Data shown:
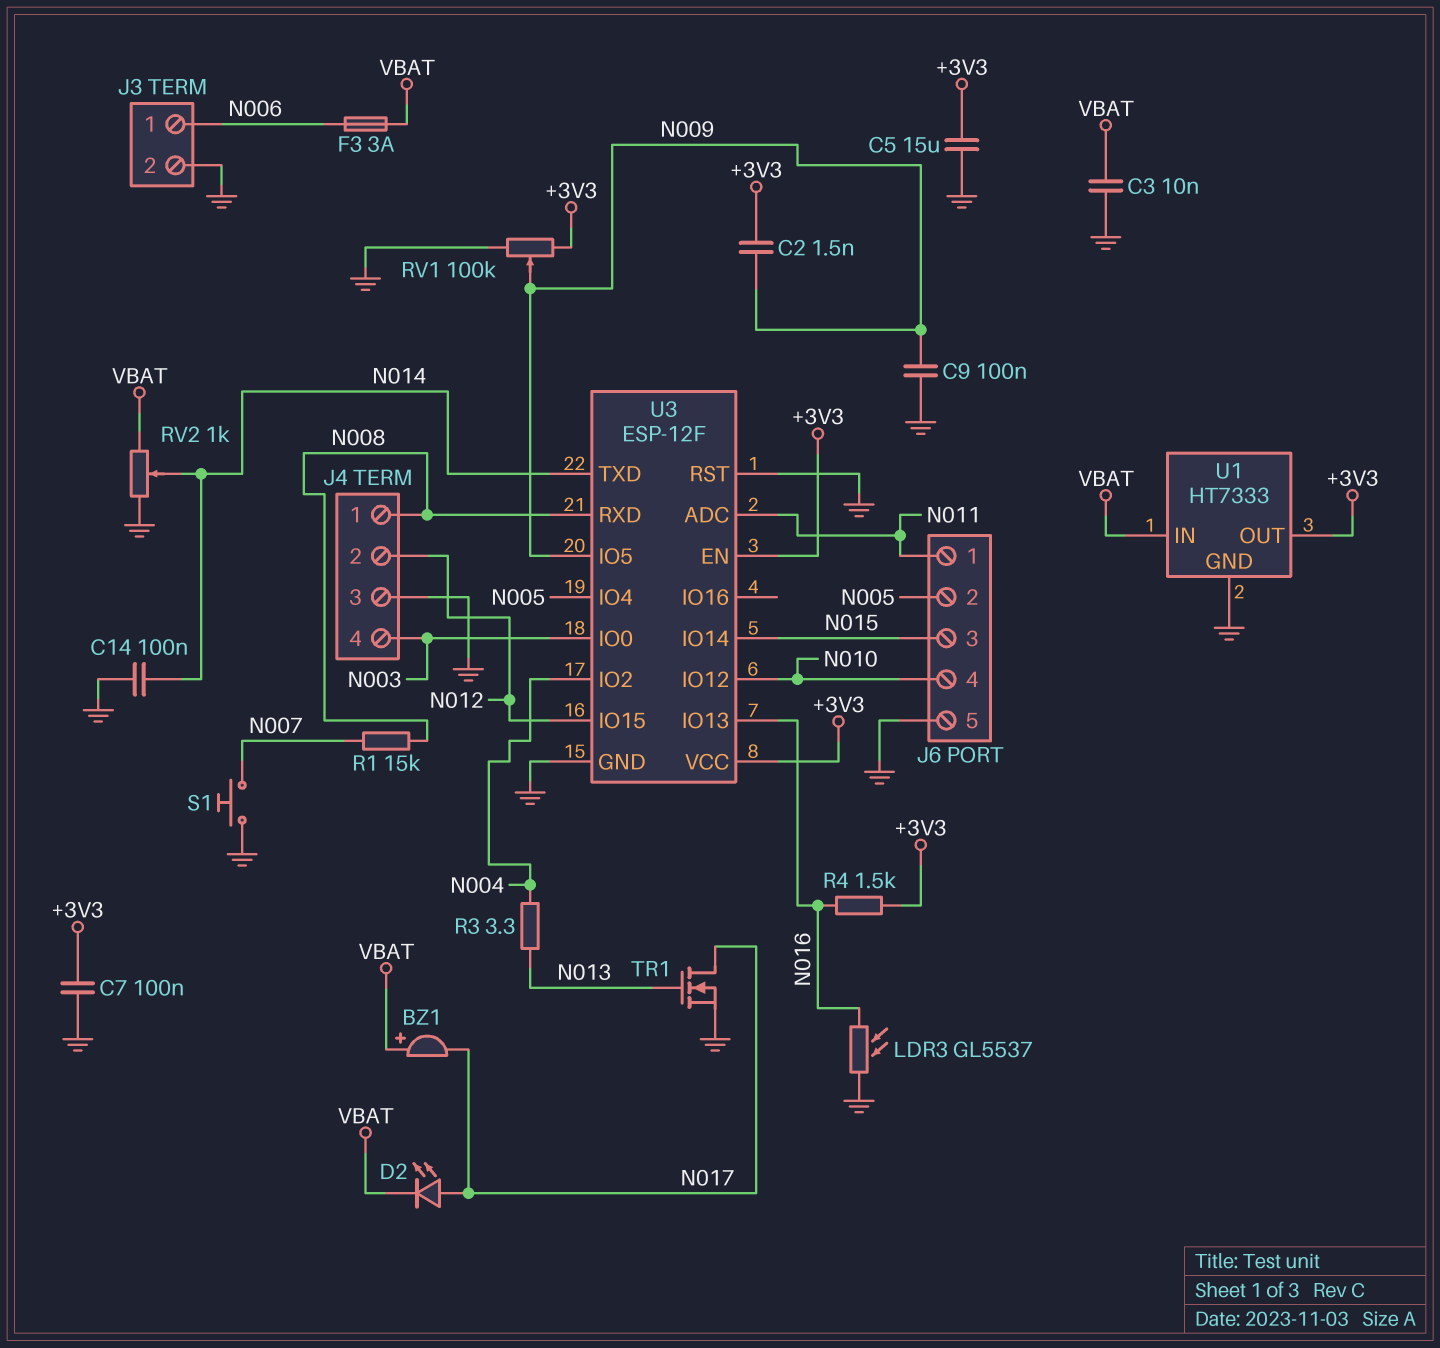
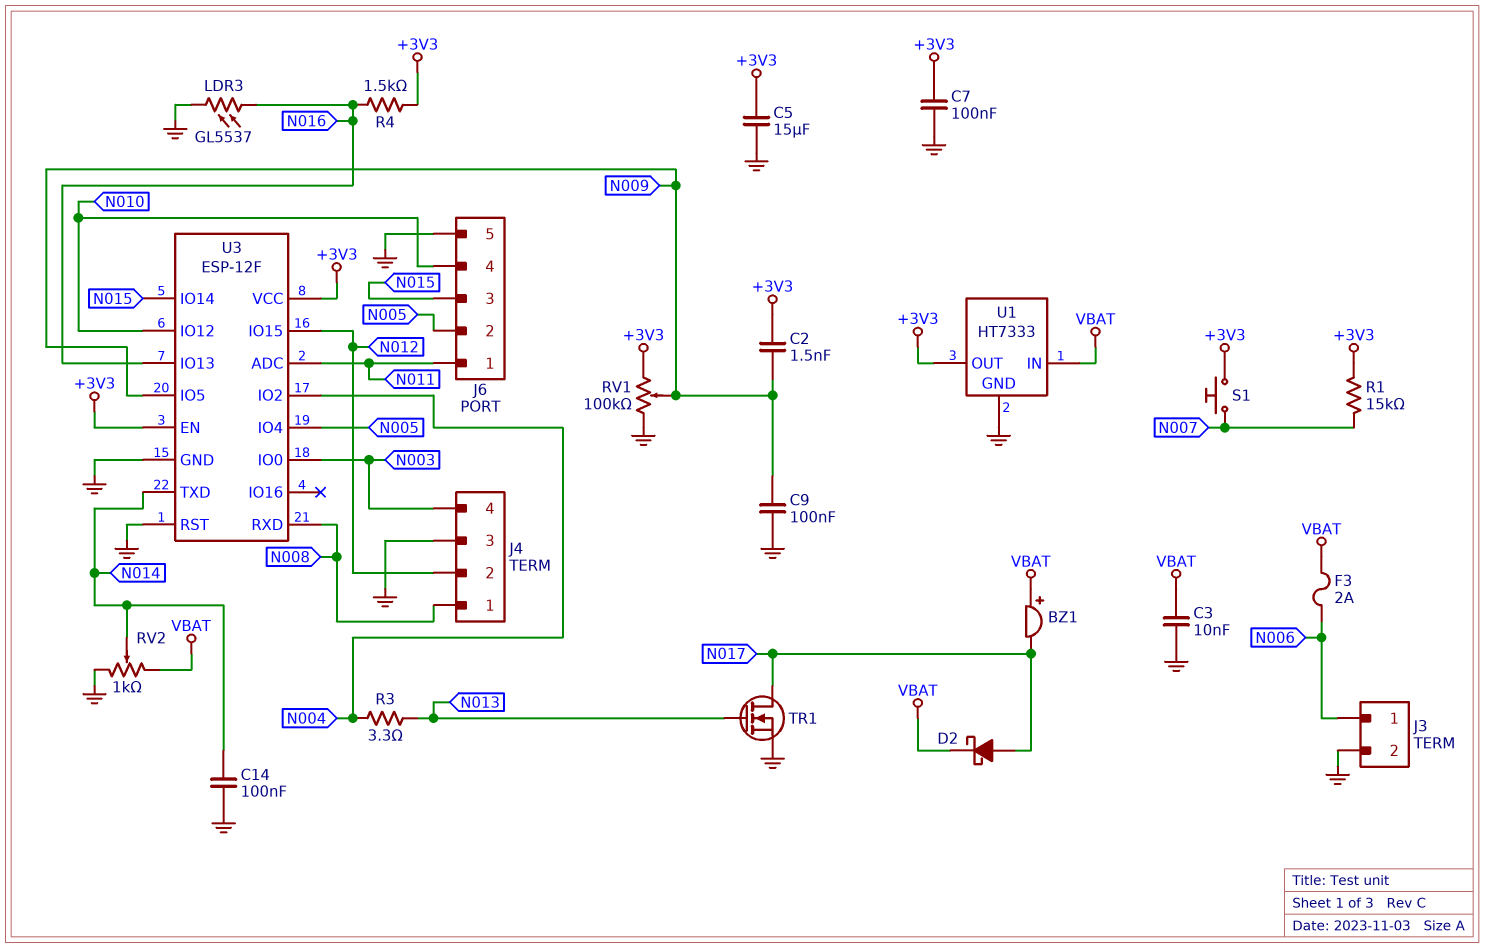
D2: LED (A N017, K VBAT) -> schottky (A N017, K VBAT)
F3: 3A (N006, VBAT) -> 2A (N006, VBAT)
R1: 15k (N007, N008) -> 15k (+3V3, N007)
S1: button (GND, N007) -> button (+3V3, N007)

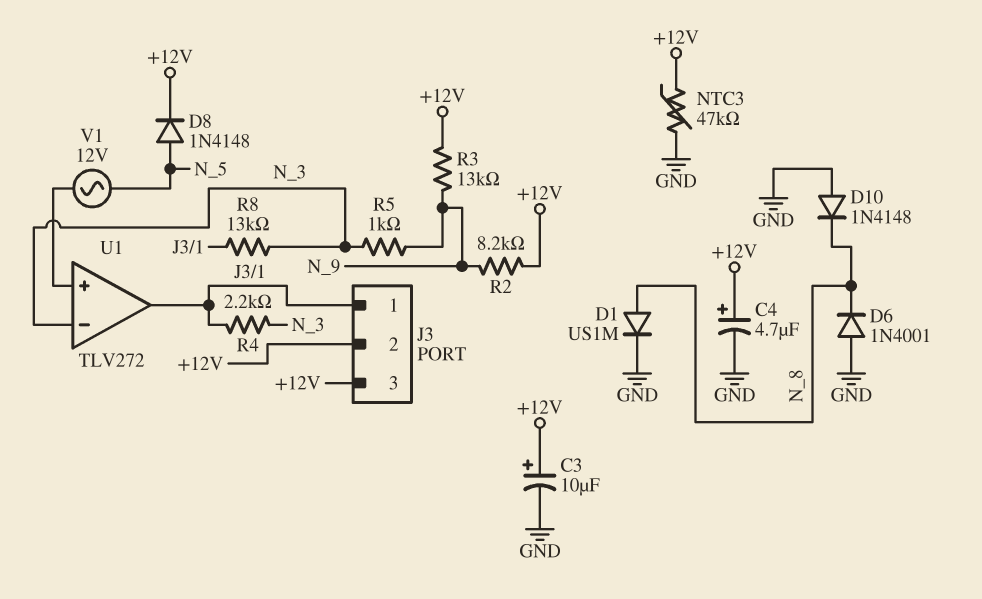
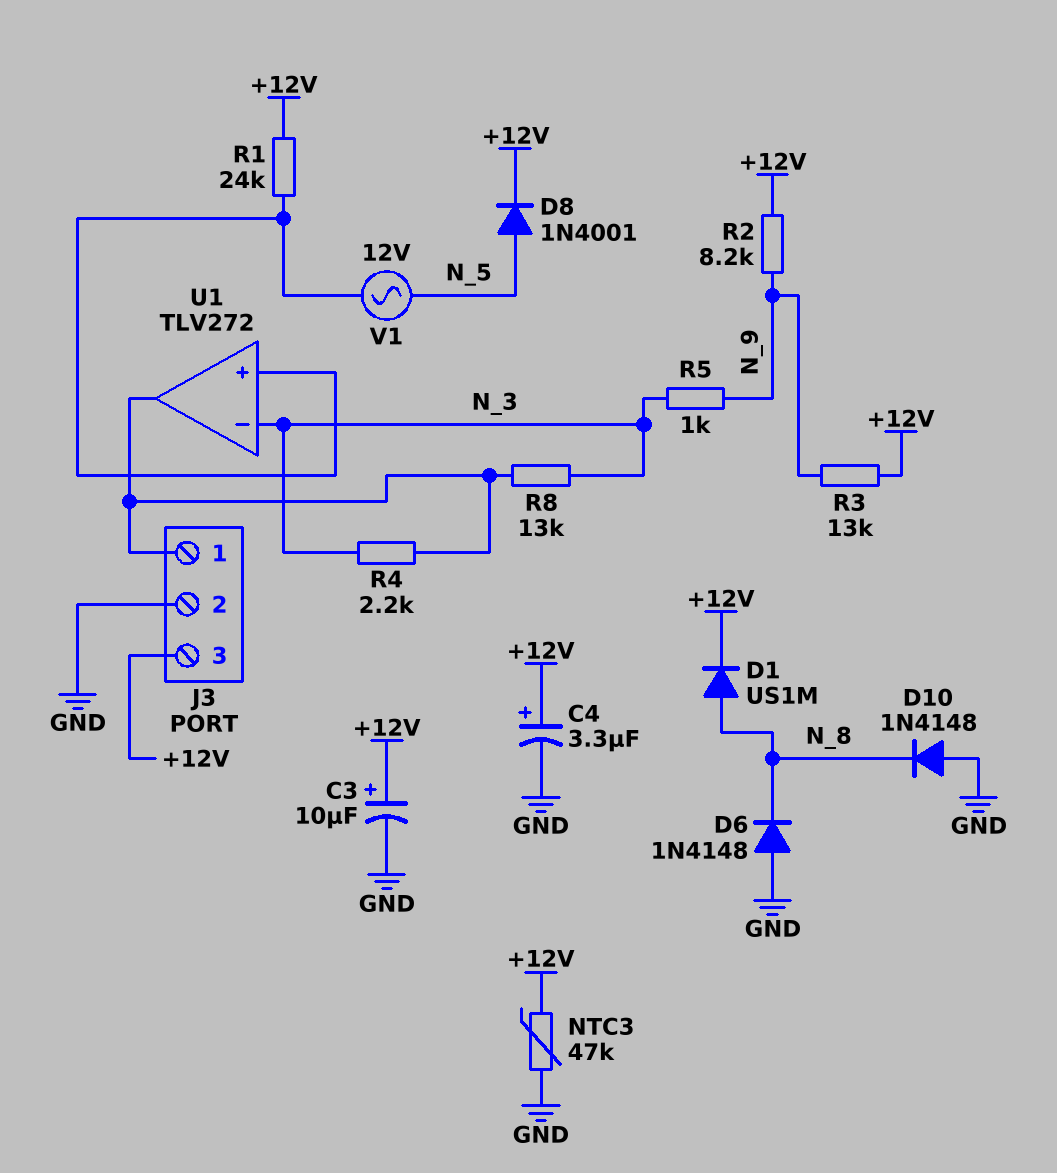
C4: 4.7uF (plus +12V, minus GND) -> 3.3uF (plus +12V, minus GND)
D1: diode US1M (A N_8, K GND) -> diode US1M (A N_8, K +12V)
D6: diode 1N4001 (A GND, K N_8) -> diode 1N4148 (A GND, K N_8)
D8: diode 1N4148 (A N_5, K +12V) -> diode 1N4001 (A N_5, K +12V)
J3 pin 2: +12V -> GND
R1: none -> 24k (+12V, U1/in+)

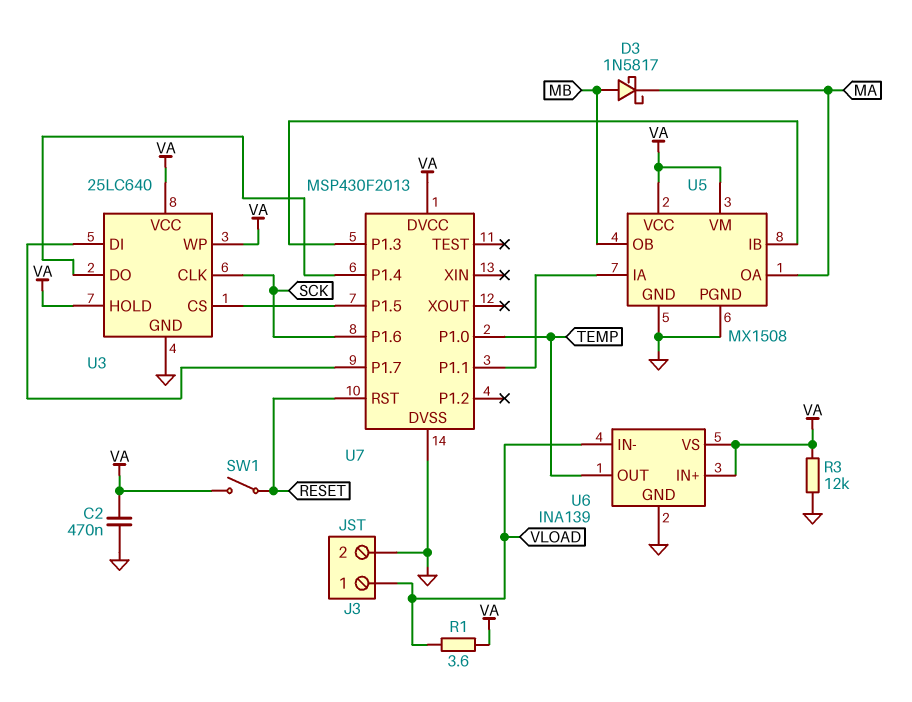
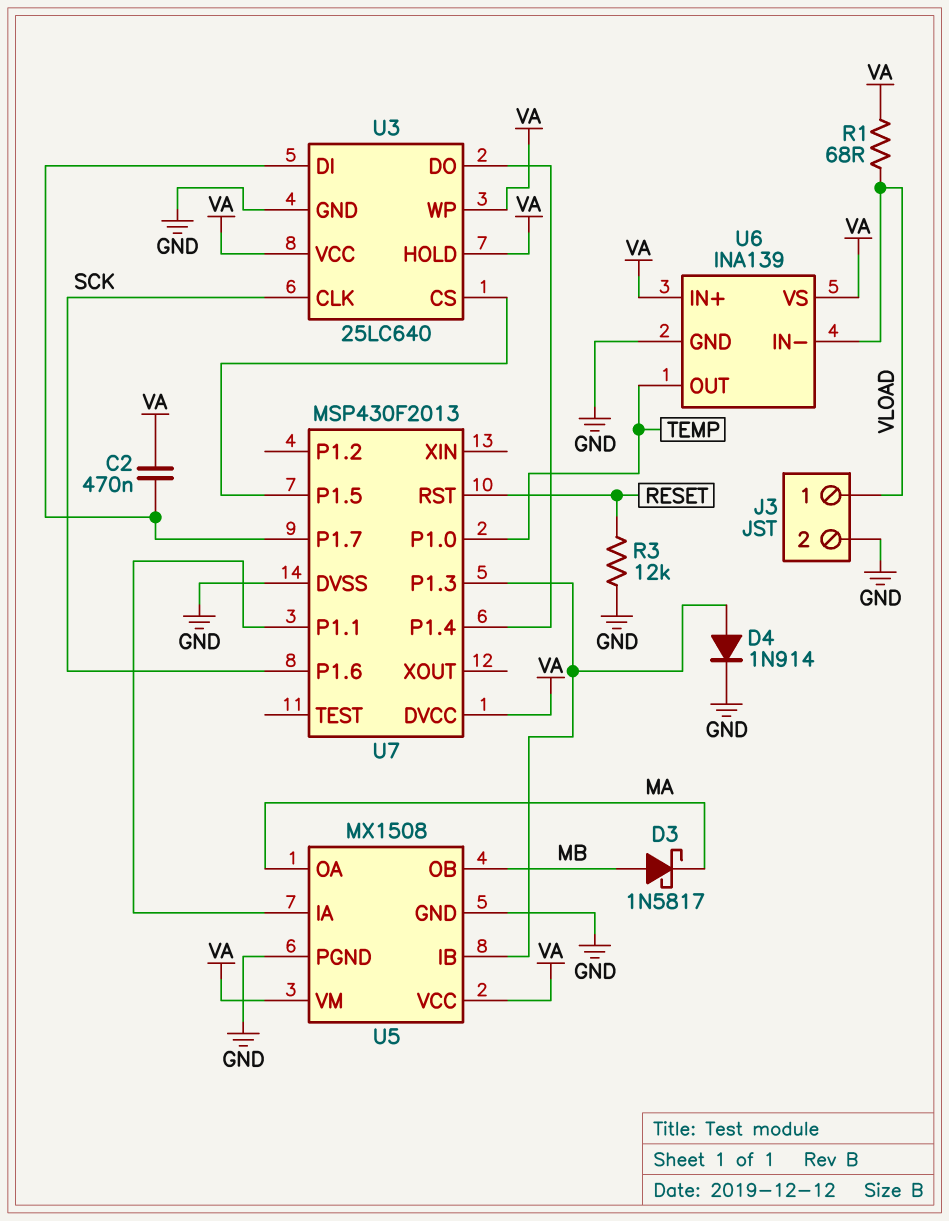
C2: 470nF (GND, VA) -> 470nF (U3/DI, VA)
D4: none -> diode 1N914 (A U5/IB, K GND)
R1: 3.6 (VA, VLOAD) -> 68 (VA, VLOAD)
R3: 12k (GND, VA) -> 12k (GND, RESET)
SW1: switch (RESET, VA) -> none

Exercise: With the pictures omitted, copy exactly the lines from the line that contains "D6: diode 1N4001" through the end of the material.

Exercise result:
D6: diode 1N4001 (A GND, K N_8) -> diode 1N4148 (A GND, K N_8)
D8: diode 1N4148 (A N_5, K +12V) -> diode 1N4001 (A N_5, K +12V)
J3 pin 2: +12V -> GND
R1: none -> 24k (+12V, U1/in+)

C2: 470nF (GND, VA) -> 470nF (U3/DI, VA)
D4: none -> diode 1N914 (A U5/IB, K GND)
R1: 3.6 (VA, VLOAD) -> 68 (VA, VLOAD)
R3: 12k (GND, VA) -> 12k (GND, RESET)
SW1: switch (RESET, VA) -> none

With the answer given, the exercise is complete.